# TASK OBJECTIVE:
Report each line of the records where "DGND" occurs.
-- Opening Marker --
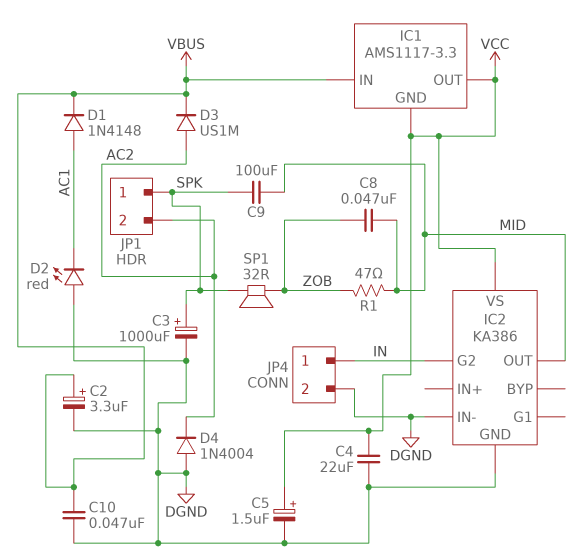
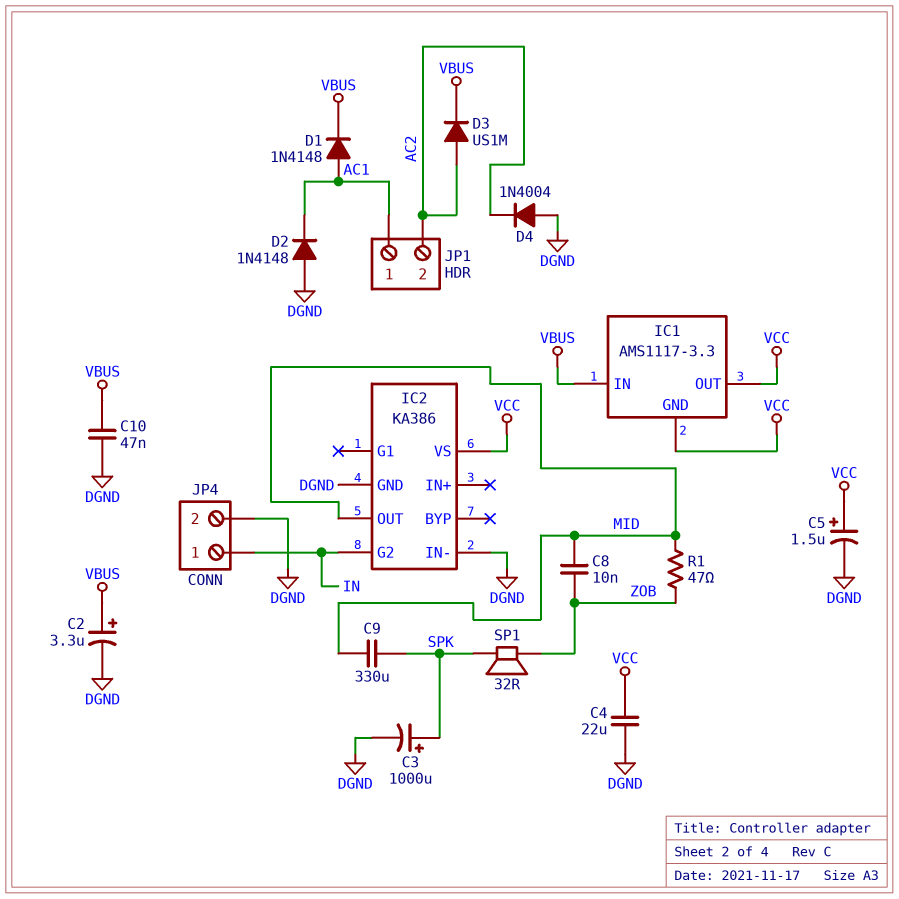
C8: 47nF (MID, ZOB) -> 10nF (MID, ZOB)
C9: 100uF (MID, SPK) -> 330uF (MID, SPK)
D2: LED red (A DGND, K AC1) -> diode 1N4148 (A DGND, K AC1)
JP1 pin 1: SPK -> AC1

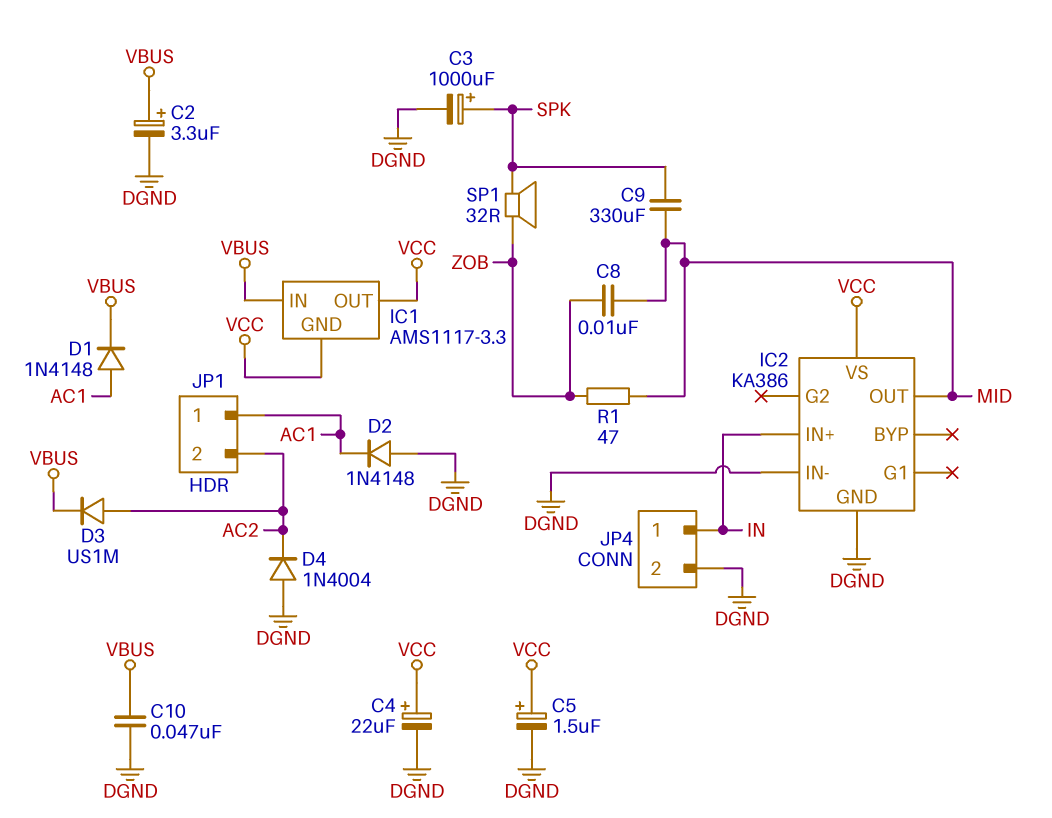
C4: 22uF (DGND, VCC) -> 22uF (plus VCC, minus DGND)
IC2 pin G2: IN -> none
IC2 pin IN+: none -> IN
-- Closing Marker --
# ANSWER TO THIS PROBLEM:
D2: LED red (A DGND, K AC1) -> diode 1N4148 (A DGND, K AC1)
C4: 22uF (DGND, VCC) -> 22uF (plus VCC, minus DGND)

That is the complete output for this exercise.